**What you have to do**
A verbatim copy of the full data, with no pictures, is the expected answer.
[Start of Attachment]
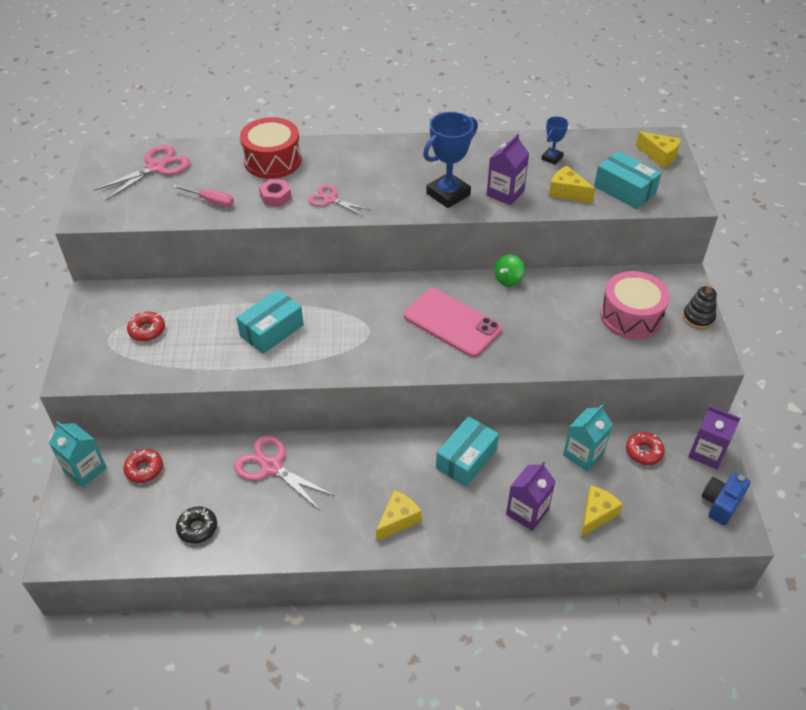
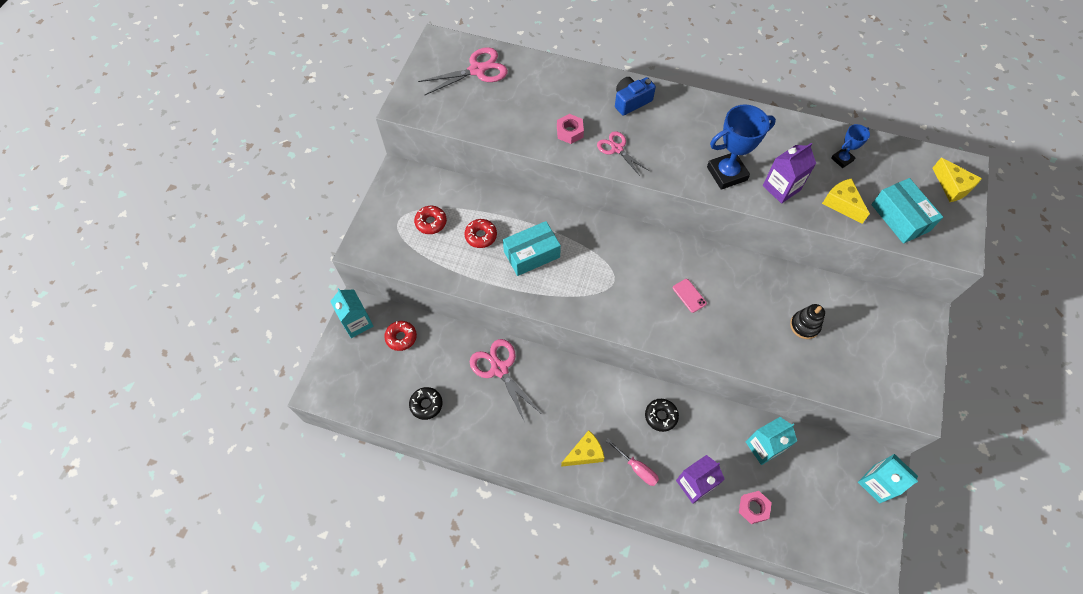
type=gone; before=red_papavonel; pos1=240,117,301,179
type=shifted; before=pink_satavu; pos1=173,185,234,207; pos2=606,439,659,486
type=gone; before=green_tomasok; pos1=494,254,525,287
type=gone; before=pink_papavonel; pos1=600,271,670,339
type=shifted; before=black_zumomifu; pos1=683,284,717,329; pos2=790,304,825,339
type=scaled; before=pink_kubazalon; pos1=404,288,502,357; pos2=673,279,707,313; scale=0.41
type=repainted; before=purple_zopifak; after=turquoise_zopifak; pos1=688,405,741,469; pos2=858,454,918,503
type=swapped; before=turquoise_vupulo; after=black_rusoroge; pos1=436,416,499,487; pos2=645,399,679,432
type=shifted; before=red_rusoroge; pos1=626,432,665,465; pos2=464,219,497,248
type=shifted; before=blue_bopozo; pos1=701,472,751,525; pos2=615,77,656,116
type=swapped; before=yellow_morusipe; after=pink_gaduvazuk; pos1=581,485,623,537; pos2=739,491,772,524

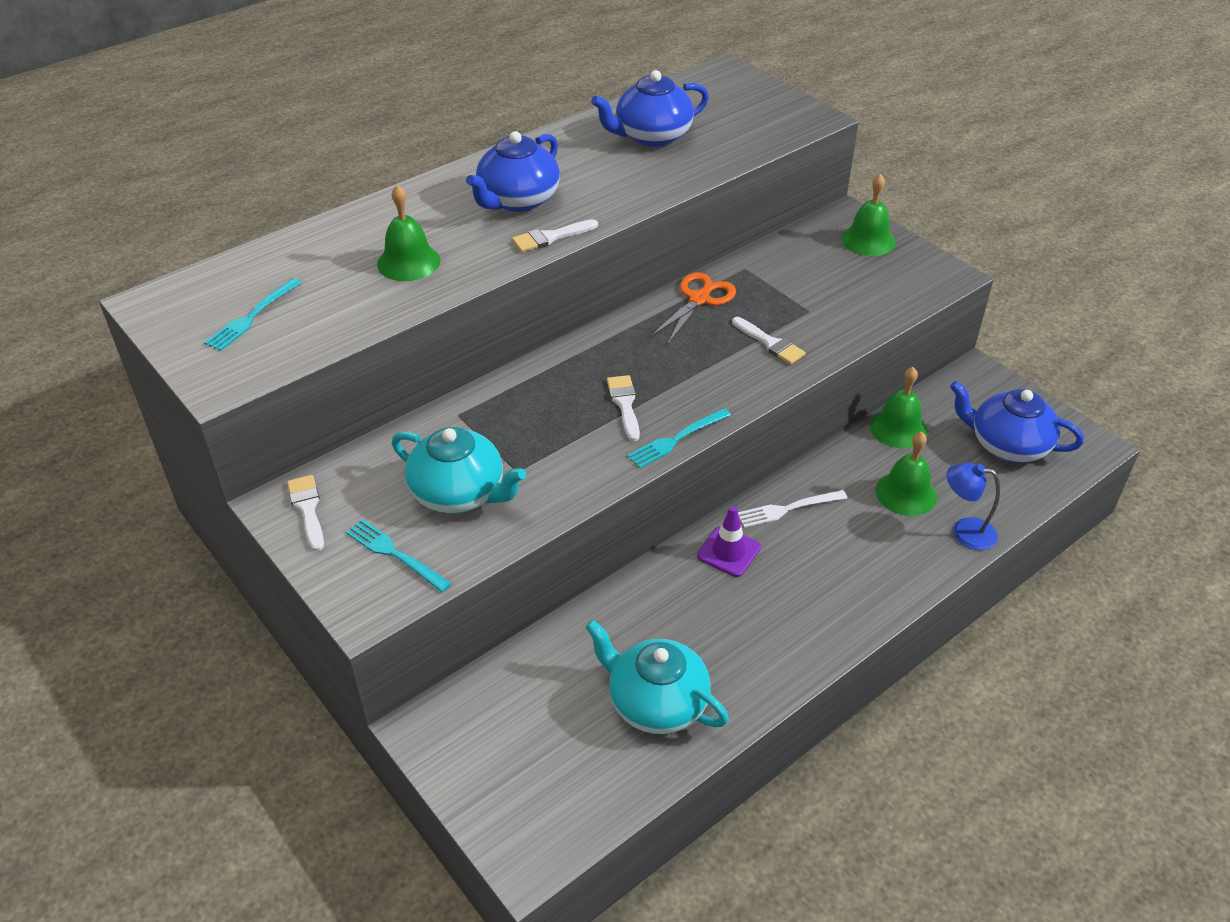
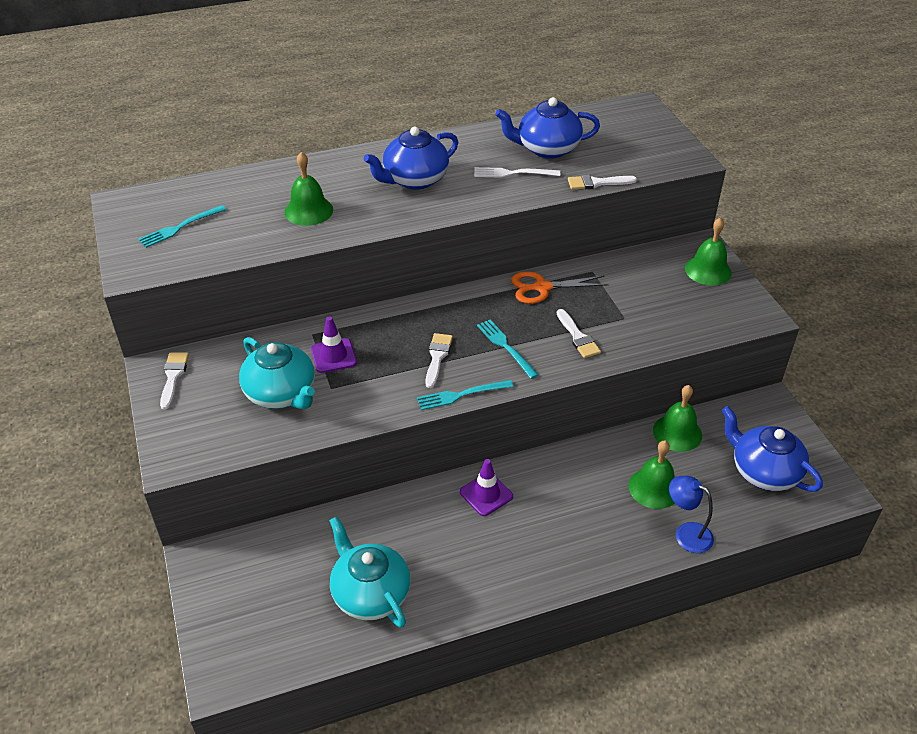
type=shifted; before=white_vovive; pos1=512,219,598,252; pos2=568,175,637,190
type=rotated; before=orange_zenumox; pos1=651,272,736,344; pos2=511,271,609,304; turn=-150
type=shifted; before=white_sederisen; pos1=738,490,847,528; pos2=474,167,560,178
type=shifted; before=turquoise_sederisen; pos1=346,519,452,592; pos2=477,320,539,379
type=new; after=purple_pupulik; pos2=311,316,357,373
[End of Attachment]
**Response to this exercise**
type=gone; before=red_papavonel; pos1=240,117,301,179
type=shifted; before=pink_satavu; pos1=173,185,234,207; pos2=606,439,659,486
type=gone; before=green_tomasok; pos1=494,254,525,287
type=gone; before=pink_papavonel; pos1=600,271,670,339
type=shifted; before=black_zumomifu; pos1=683,284,717,329; pos2=790,304,825,339
type=scaled; before=pink_kubazalon; pos1=404,288,502,357; pos2=673,279,707,313; scale=0.41
type=repainted; before=purple_zopifak; after=turquoise_zopifak; pos1=688,405,741,469; pos2=858,454,918,503
type=swapped; before=turquoise_vupulo; after=black_rusoroge; pos1=436,416,499,487; pos2=645,399,679,432
type=shifted; before=red_rusoroge; pos1=626,432,665,465; pos2=464,219,497,248
type=shifted; before=blue_bopozo; pos1=701,472,751,525; pos2=615,77,656,116
type=swapped; before=yellow_morusipe; after=pink_gaduvazuk; pos1=581,485,623,537; pos2=739,491,772,524

type=shifted; before=white_vovive; pos1=512,219,598,252; pos2=568,175,637,190
type=rotated; before=orange_zenumox; pos1=651,272,736,344; pos2=511,271,609,304; turn=-150
type=shifted; before=white_sederisen; pos1=738,490,847,528; pos2=474,167,560,178
type=shifted; before=turquoise_sederisen; pos1=346,519,452,592; pos2=477,320,539,379
type=new; after=purple_pupulik; pos2=311,316,357,373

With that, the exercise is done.